Exercise goal> Hunt through the lines below for the string "plus" and copy each one that has it.

Dataset entries>
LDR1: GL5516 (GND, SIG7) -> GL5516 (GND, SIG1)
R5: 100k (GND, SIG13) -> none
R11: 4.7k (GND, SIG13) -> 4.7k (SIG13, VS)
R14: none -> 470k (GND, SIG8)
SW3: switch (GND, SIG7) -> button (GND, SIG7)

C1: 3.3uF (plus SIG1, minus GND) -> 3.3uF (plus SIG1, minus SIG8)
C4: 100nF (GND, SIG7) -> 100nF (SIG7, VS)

--

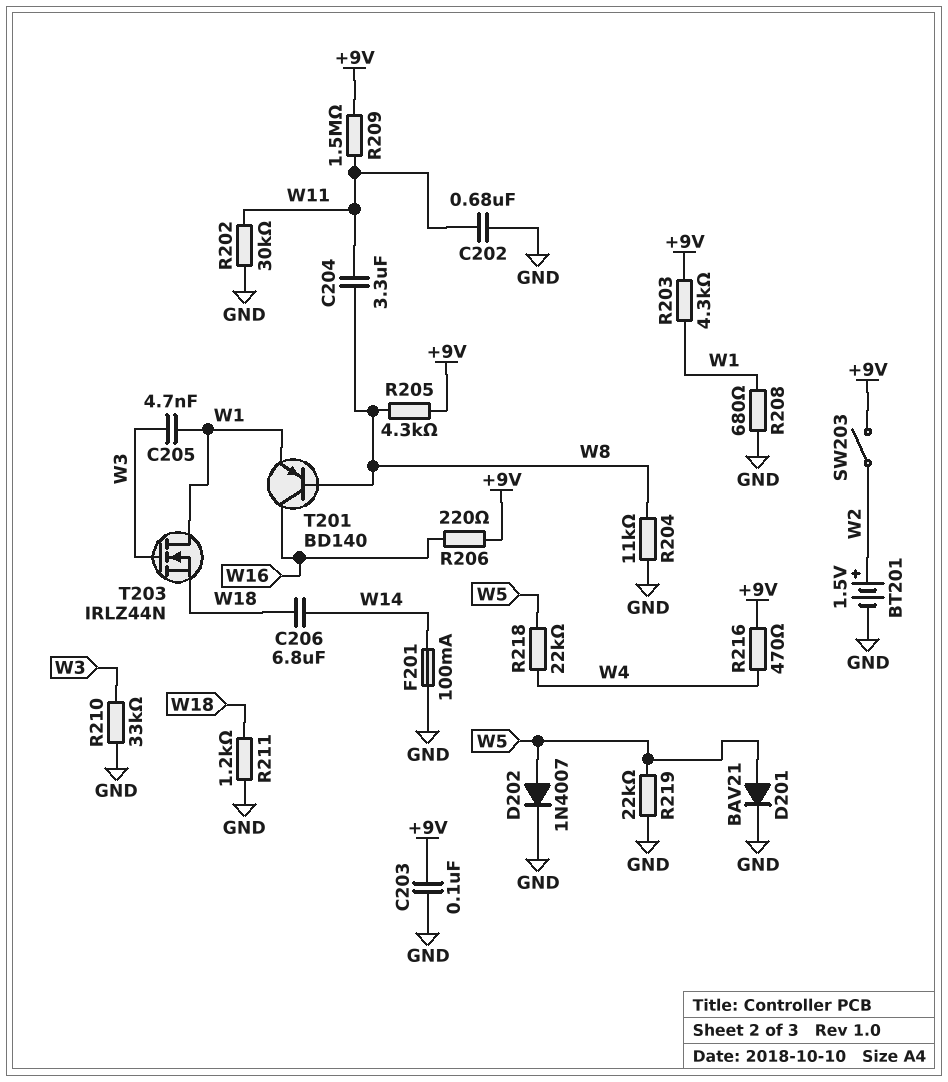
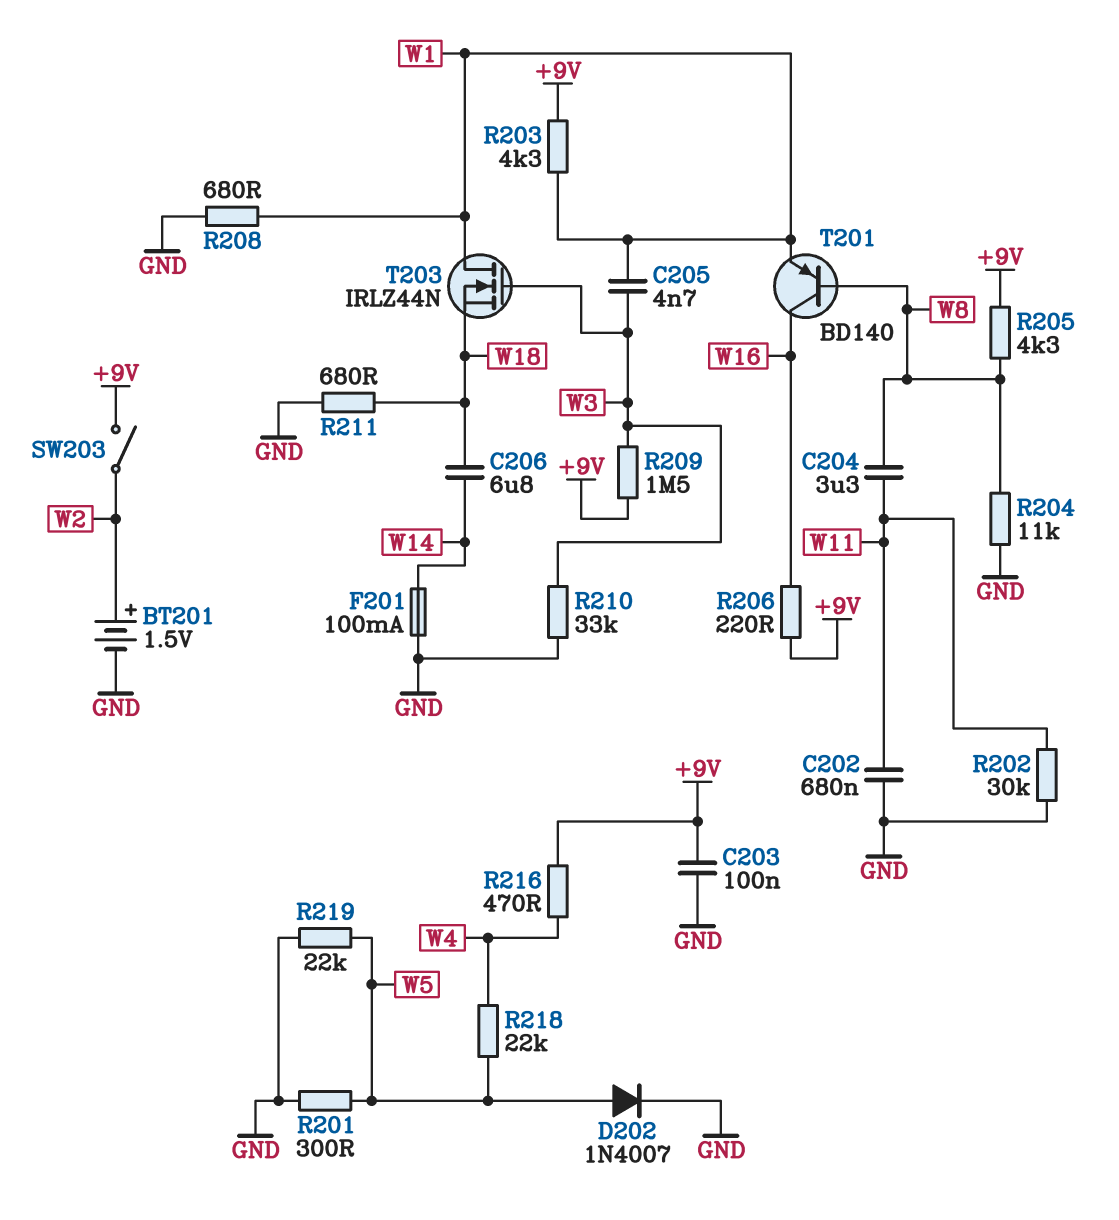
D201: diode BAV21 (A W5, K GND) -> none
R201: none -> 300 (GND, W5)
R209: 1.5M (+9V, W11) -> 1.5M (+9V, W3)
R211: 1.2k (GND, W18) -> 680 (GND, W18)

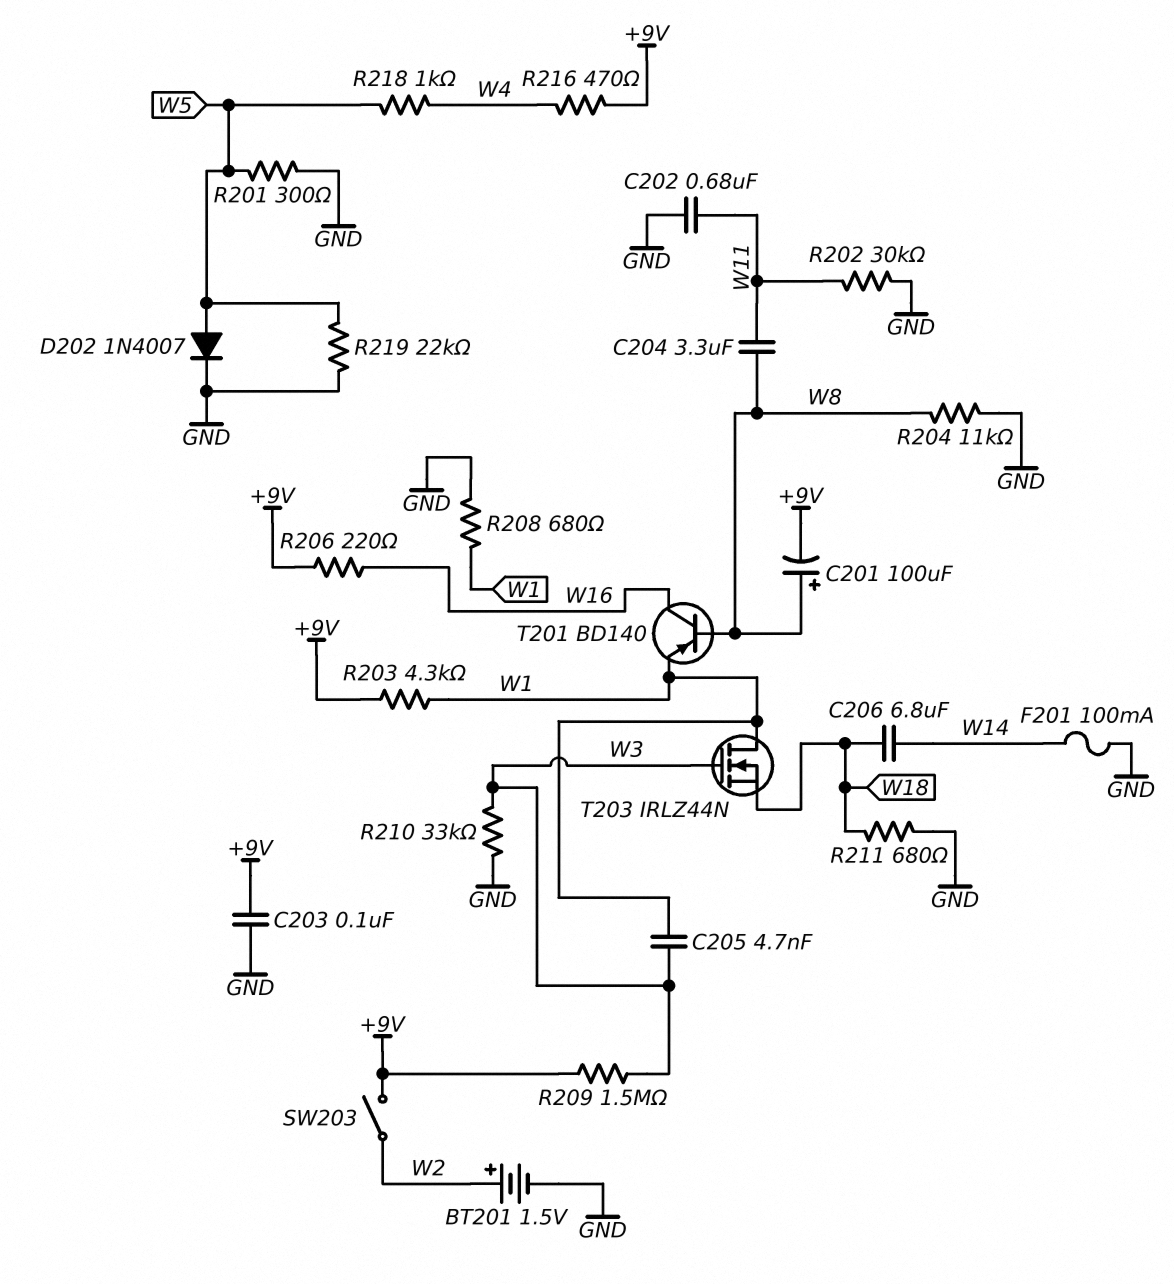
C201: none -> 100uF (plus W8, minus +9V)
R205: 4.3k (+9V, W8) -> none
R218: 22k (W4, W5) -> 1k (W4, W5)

---

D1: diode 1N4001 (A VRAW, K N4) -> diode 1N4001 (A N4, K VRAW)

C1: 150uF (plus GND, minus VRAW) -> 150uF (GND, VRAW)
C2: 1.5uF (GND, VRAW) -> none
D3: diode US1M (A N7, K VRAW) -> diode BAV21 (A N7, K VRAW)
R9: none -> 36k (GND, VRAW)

Problem solution>
C1: 3.3uF (plus SIG1, minus GND) -> 3.3uF (plus SIG1, minus SIG8)
C201: none -> 100uF (plus W8, minus +9V)
C1: 150uF (plus GND, minus VRAW) -> 150uF (GND, VRAW)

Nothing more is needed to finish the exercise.